- _INPUT DATA_

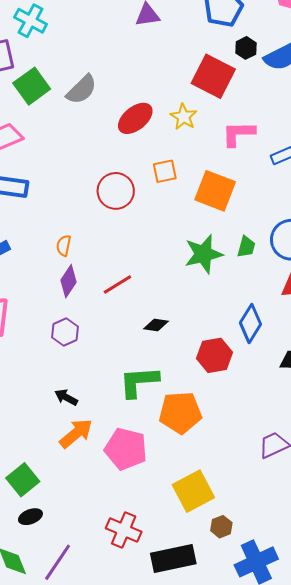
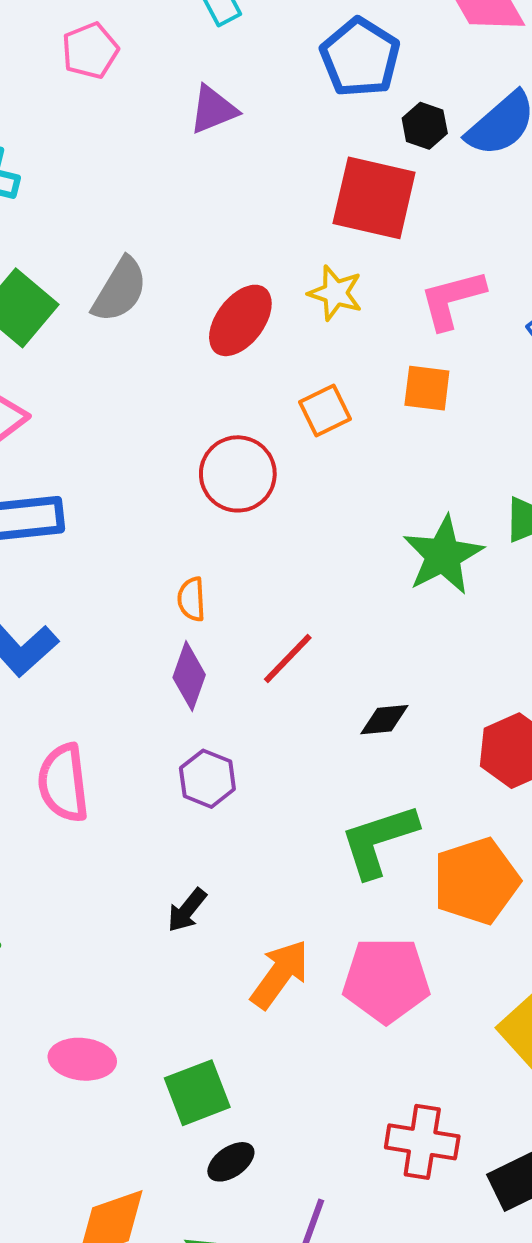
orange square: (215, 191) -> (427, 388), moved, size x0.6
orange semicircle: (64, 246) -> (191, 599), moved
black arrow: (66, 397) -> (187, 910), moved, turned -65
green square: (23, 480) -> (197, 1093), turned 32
...
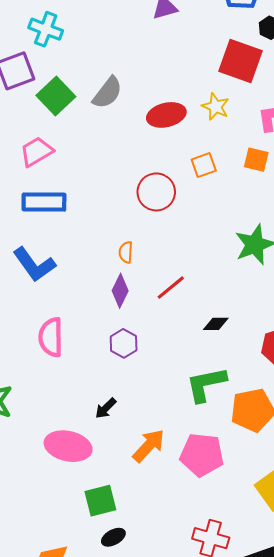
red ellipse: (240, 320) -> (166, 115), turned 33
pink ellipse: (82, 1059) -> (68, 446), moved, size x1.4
==
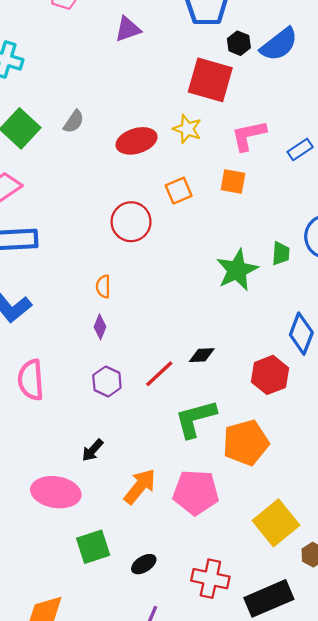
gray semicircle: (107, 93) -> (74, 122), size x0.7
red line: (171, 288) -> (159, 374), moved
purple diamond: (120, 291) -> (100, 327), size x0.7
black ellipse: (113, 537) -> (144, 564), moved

- _TASK OBJECTIVE_
Using only the entries above, output the line with "orange square: (215, 191)", the line with "green square: (23, 480)", and all lines between them, exactly as they stand.

- _ANSWER BOX_
orange square: (215, 191) -> (427, 388), moved, size x0.6
orange semicircle: (64, 246) -> (191, 599), moved
black arrow: (66, 397) -> (187, 910), moved, turned -65
green square: (23, 480) -> (197, 1093), turned 32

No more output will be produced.